- [Goal] Please copy the rows below word for word, starting at the line containing "Lambwell [127, 668]" and continuing down through the line containing "near (228, 559)".

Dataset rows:
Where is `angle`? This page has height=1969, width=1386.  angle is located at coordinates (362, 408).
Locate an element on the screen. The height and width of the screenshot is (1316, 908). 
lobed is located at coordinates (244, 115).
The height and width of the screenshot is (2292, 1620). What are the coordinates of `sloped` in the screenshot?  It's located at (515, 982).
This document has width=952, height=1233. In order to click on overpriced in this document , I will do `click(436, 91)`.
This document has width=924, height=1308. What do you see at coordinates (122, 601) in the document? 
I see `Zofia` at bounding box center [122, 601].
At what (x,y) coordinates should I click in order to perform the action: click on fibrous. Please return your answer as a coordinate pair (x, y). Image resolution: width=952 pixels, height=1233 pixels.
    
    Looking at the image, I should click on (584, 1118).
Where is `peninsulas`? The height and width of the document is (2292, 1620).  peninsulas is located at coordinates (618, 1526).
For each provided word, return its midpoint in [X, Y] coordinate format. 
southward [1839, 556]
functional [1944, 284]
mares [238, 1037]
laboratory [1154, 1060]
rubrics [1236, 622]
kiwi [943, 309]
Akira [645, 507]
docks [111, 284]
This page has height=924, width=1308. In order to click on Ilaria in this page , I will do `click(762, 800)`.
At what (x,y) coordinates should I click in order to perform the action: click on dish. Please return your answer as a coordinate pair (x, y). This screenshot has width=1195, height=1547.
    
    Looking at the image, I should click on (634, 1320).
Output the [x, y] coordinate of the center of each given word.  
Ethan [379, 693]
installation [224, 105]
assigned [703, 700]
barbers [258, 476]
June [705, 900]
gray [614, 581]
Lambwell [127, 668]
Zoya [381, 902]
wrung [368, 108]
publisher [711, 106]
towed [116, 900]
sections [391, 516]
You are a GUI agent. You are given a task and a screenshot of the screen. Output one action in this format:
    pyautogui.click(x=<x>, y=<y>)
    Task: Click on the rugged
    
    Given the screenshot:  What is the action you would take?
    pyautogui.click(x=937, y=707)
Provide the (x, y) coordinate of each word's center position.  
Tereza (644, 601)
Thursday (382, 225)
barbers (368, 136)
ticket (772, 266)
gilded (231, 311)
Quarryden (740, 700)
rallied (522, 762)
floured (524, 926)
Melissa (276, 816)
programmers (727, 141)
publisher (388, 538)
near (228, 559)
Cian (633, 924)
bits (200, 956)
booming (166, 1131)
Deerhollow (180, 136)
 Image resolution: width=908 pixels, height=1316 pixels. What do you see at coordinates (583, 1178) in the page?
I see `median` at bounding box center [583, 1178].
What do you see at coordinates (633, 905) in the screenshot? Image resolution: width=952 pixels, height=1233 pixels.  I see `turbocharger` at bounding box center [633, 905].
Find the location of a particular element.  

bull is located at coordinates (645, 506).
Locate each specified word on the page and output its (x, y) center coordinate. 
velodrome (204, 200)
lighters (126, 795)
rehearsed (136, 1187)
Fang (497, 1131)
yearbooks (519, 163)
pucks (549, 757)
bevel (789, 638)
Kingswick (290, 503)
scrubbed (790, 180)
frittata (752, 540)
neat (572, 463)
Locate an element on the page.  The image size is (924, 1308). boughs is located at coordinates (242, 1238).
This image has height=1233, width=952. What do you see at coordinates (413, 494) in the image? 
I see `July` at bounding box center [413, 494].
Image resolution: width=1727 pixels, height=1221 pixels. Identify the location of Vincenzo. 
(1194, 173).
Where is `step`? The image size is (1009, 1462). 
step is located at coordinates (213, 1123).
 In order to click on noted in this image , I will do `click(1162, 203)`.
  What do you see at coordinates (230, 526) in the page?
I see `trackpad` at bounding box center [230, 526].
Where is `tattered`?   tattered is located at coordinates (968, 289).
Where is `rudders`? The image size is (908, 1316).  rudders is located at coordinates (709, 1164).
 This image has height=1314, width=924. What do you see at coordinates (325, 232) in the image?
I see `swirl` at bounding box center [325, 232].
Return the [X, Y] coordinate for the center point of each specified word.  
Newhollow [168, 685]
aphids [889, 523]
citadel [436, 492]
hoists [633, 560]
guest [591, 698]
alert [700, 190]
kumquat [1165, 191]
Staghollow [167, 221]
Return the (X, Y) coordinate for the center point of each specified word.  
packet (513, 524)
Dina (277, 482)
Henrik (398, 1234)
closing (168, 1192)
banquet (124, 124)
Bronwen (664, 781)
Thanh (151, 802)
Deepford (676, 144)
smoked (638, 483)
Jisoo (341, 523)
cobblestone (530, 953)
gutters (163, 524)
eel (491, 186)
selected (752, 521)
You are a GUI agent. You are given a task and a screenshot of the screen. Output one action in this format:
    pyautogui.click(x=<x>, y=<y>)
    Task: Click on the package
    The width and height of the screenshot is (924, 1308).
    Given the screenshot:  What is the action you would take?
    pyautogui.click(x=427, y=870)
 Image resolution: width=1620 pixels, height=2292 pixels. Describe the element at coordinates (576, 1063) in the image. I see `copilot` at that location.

- [Problem solution]
Lambwell [127, 668]
Zoya [381, 902]
wrung [368, 108]
publisher [711, 106]
towed [116, 900]
sections [391, 516]
You are a GUI agent. You are given a task and a screenshot of the screen. Output one action in this format:
    pyautogui.click(x=<x>, y=<y>)
    Task: Click on the rugged
    
    Given the screenshot:  What is the action you would take?
    pyautogui.click(x=937, y=707)
Provide the (x, y) coordinate of each word's center position.  
Tereza (644, 601)
Thursday (382, 225)
barbers (368, 136)
ticket (772, 266)
gilded (231, 311)
Quarryden (740, 700)
rallied (522, 762)
floured (524, 926)
Melissa (276, 816)
programmers (727, 141)
publisher (388, 538)
near (228, 559)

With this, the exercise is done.